**ASSIGNMENT:**
In the answer, each entry below appears exactly as given, and no picture appears at all.

**SUPPLIED DATA:**
........

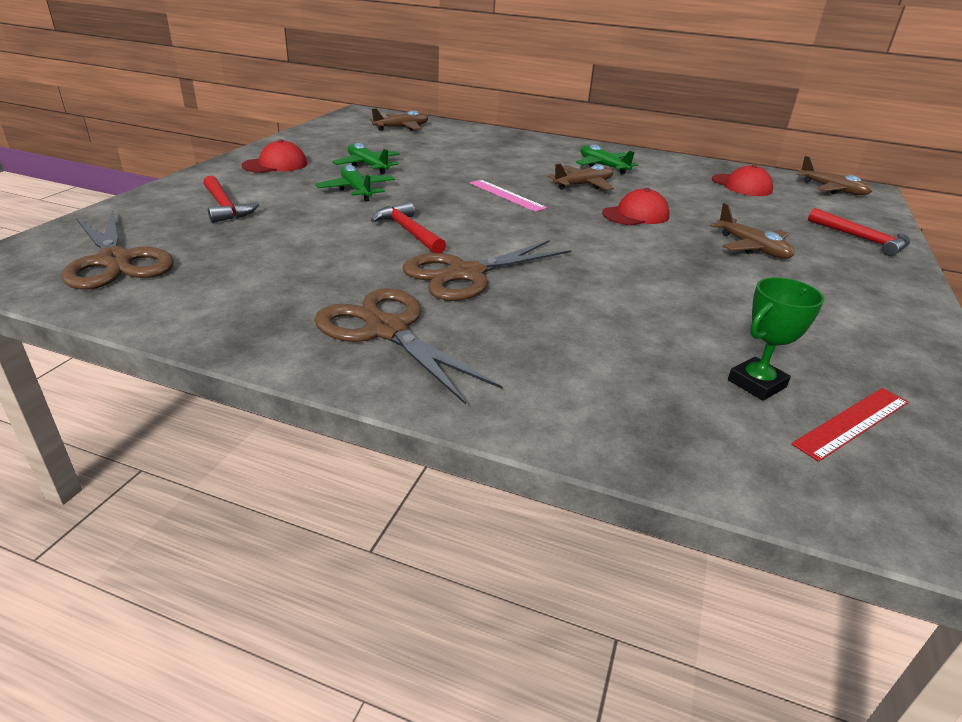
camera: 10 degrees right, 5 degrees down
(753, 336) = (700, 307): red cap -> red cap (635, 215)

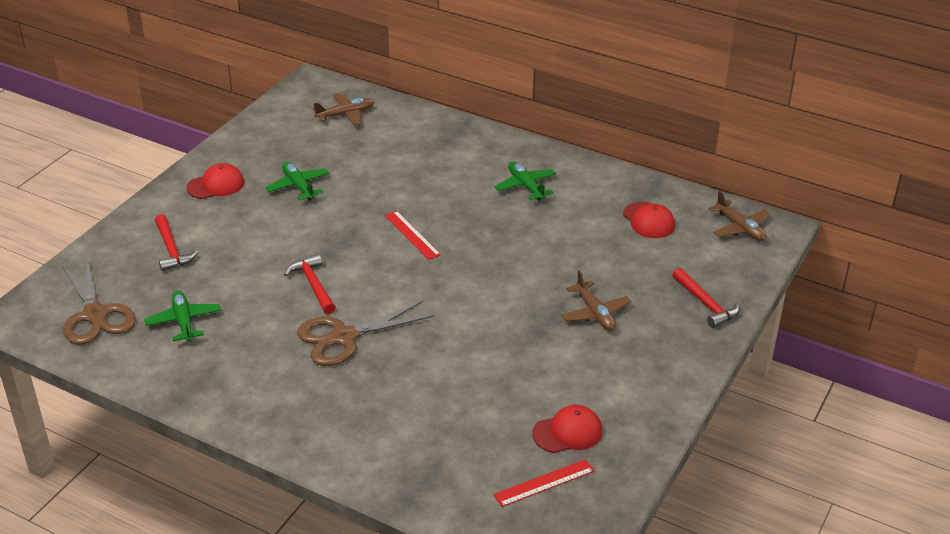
camera: 10 degrees right, 5 degrees up
(356, 190) = (281, 226): green plane -> green plane (183, 321)
(386, 330) = (273, 391): brown scissors -> none
(506, 195) = (412, 235): pink ruler -> red ruler
(583, 185) = (491, 219): brown plane -> none
(635, 215) = (517, 266): red cap -> red cap (567, 432)
(756, 383) = (502, 450): green trophy -> none

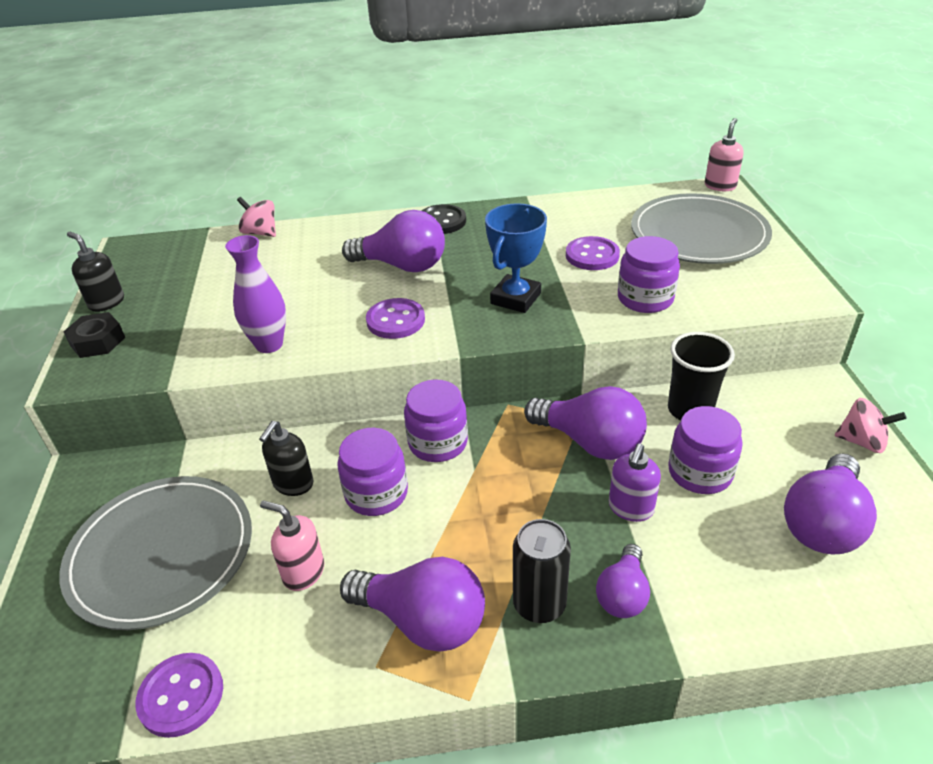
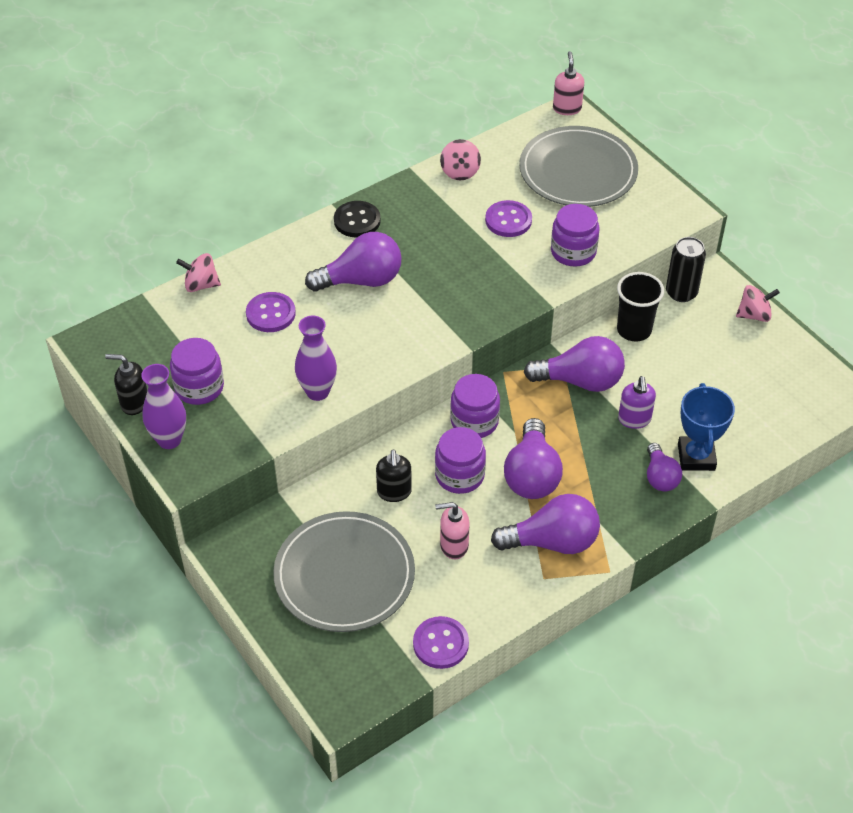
camera: 30 degrees left, 10 degrees up
(97, 341) = (169, 440): black nut -> purple vase
(395, 320) = (399, 336): purple button -> purple button (271, 314)
(515, 298) = (477, 283): blue trophy -> blue trophy (696, 457)
(539, 604) = (615, 503): black can -> black can (681, 292)
(572, 208) = (460, 172): none -> pink spinning top
(700, 472) = (664, 377): purple jar -> purple jar (199, 387)
(823, 523) = (753, 384): purple light bulb -> purple light bulb (532, 475)

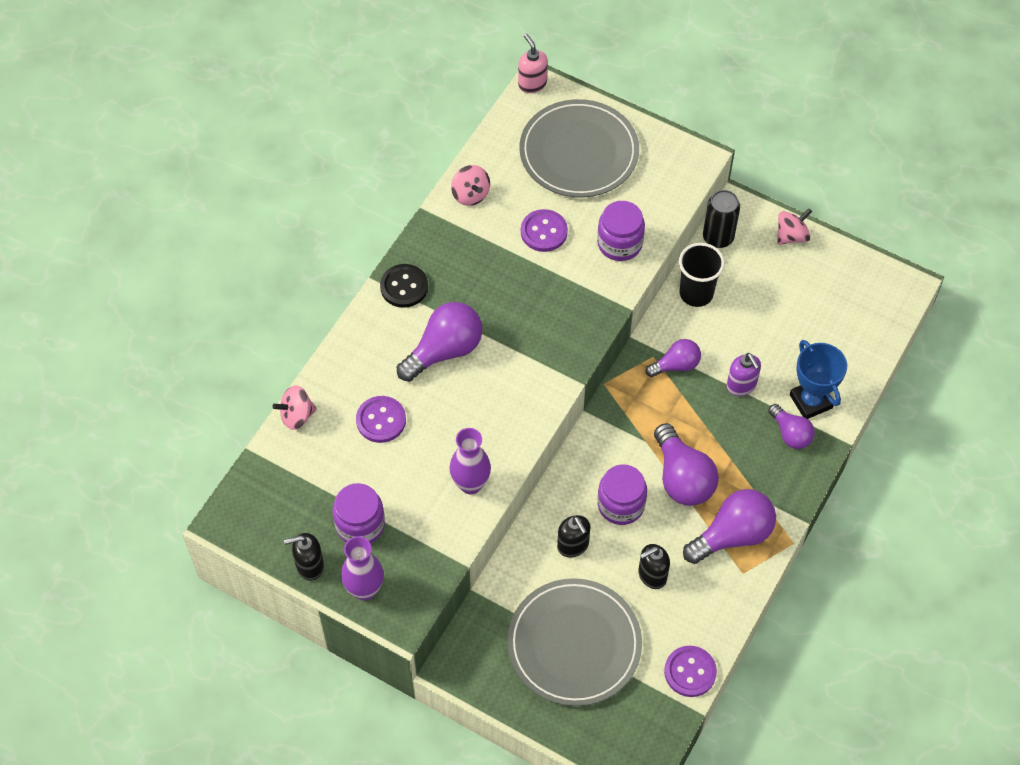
camera: 25 degrees left, 10 degrees up
(453, 546) = (652, 575): pink soap dispenser -> black soap dispenser
(474, 421) = (605, 445): purple jar -> none
(580, 381) = (676, 365): purple light bulb -> purple light bulb, size x0.60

........

**WRITTEN ANSWER:**
camera: 10 degrees right, 5 degrees down
(753, 336) = (700, 307): red cap -> red cap (635, 215)

camera: 10 degrees right, 5 degrees up
(356, 190) = (281, 226): green plane -> green plane (183, 321)
(386, 330) = (273, 391): brown scissors -> none
(506, 195) = (412, 235): pink ruler -> red ruler
(583, 185) = (491, 219): brown plane -> none
(635, 215) = (517, 266): red cap -> red cap (567, 432)
(756, 383) = (502, 450): green trophy -> none

camera: 30 degrees left, 10 degrees up
(97, 341) = (169, 440): black nut -> purple vase
(395, 320) = (399, 336): purple button -> purple button (271, 314)
(515, 298) = (477, 283): blue trophy -> blue trophy (696, 457)
(539, 604) = (615, 503): black can -> black can (681, 292)
(572, 208) = (460, 172): none -> pink spinning top
(700, 472) = (664, 377): purple jar -> purple jar (199, 387)
(823, 523) = (753, 384): purple light bulb -> purple light bulb (532, 475)

camera: 25 degrees left, 10 degrees up
(453, 546) = (652, 575): pink soap dispenser -> black soap dispenser
(474, 421) = (605, 445): purple jar -> none
(580, 381) = (676, 365): purple light bulb -> purple light bulb, size x0.60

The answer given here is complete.